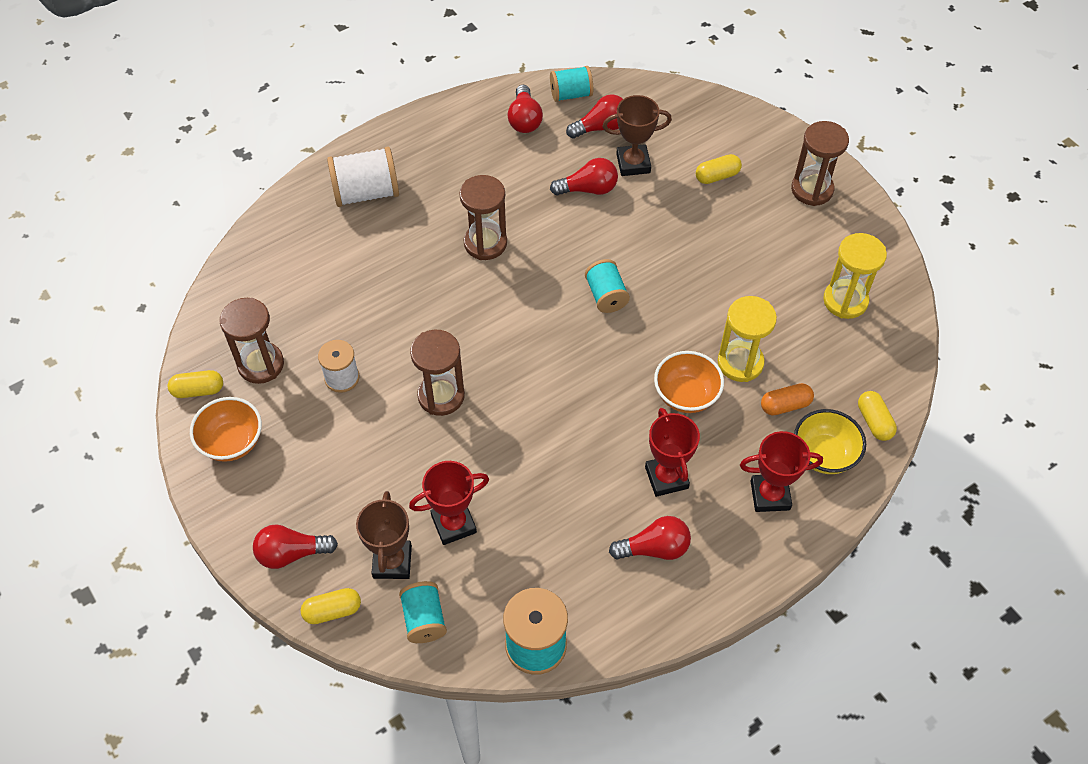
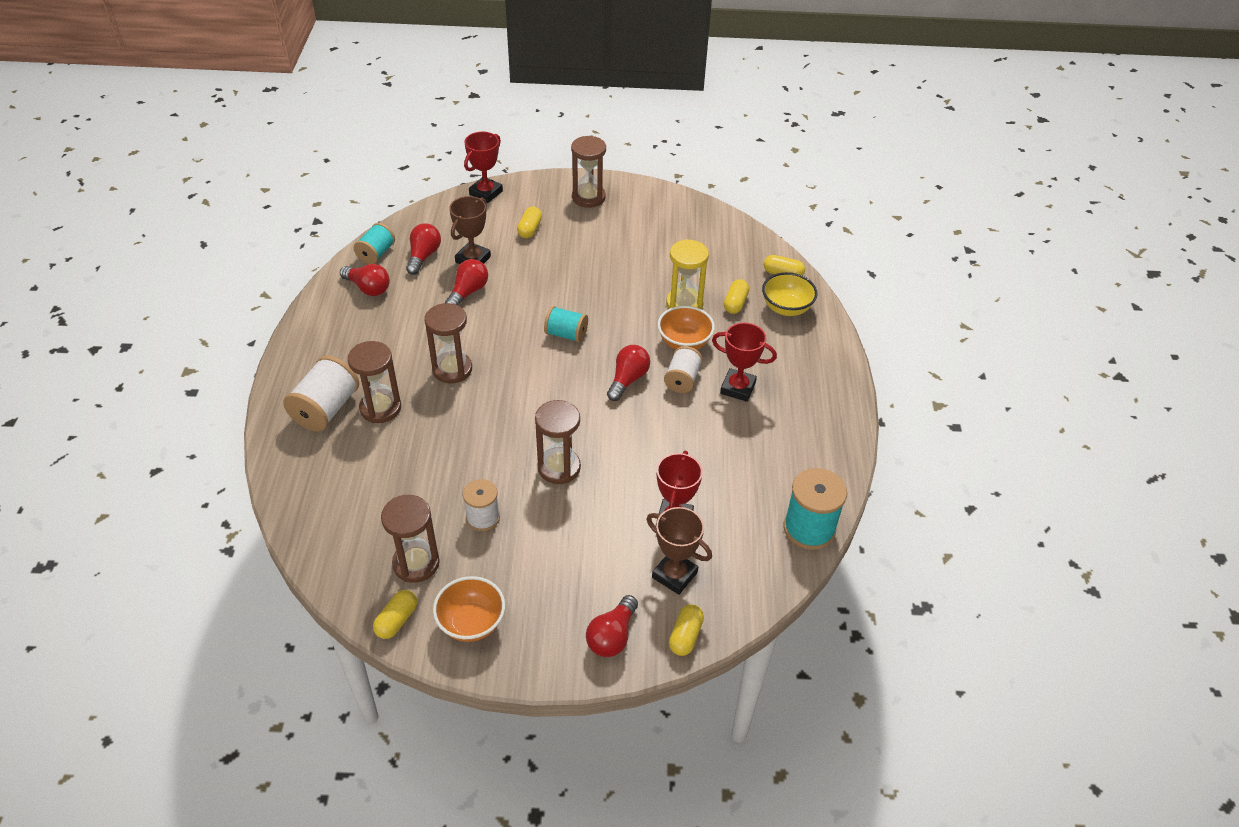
camera: 55 degrees left, 10 degrees down
(398, 226) = (380, 408): none -> brown hourglass
(424, 619) = (738, 582): turquoise spool -> none
(634, 424) = (682, 379): none -> white spool
(654, 548) = (785, 425): red light bulb -> red light bulb (628, 379)
(770, 495) = (794, 348): red trophy -> red trophy (486, 193)
(785, 405) = (735, 303): orange capsule -> yellow capsule
(845, 301) = (685, 233): yellow hourglass -> none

══════════

◆ To do ◆
Answer with a single number, the count of lines above that contain "yellow".

◆ Exercise answer ◆
2